Scene comparison data:
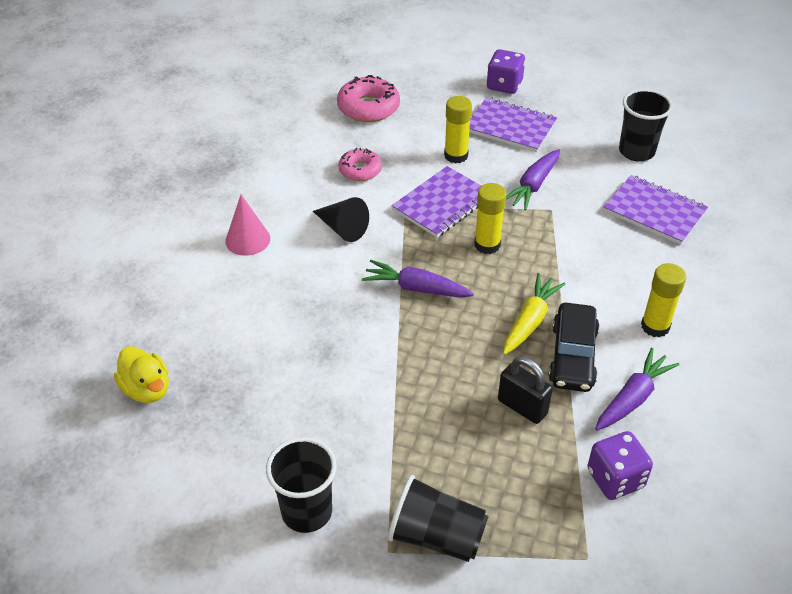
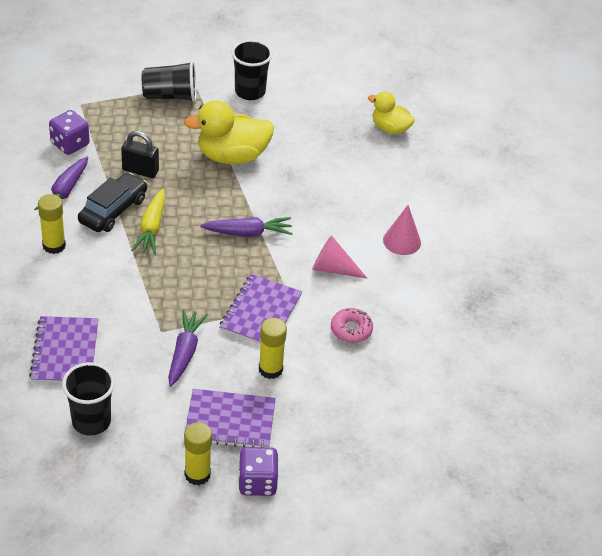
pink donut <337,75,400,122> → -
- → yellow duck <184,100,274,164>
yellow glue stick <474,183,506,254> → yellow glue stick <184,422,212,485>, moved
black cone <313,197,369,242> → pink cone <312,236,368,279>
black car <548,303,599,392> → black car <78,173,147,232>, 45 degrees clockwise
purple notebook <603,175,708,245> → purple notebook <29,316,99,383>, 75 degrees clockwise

**WORK TASK:**
The line containing "yellow glue stick <474,183,506,254>" and every line after it, through the end of the records, should be repeated exactly and alone.

**THE COMPLETED TASK:**
yellow glue stick <474,183,506,254> → yellow glue stick <184,422,212,485>, moved
black cone <313,197,369,242> → pink cone <312,236,368,279>
black car <548,303,599,392> → black car <78,173,147,232>, 45 degrees clockwise
purple notebook <603,175,708,245> → purple notebook <29,316,99,383>, 75 degrees clockwise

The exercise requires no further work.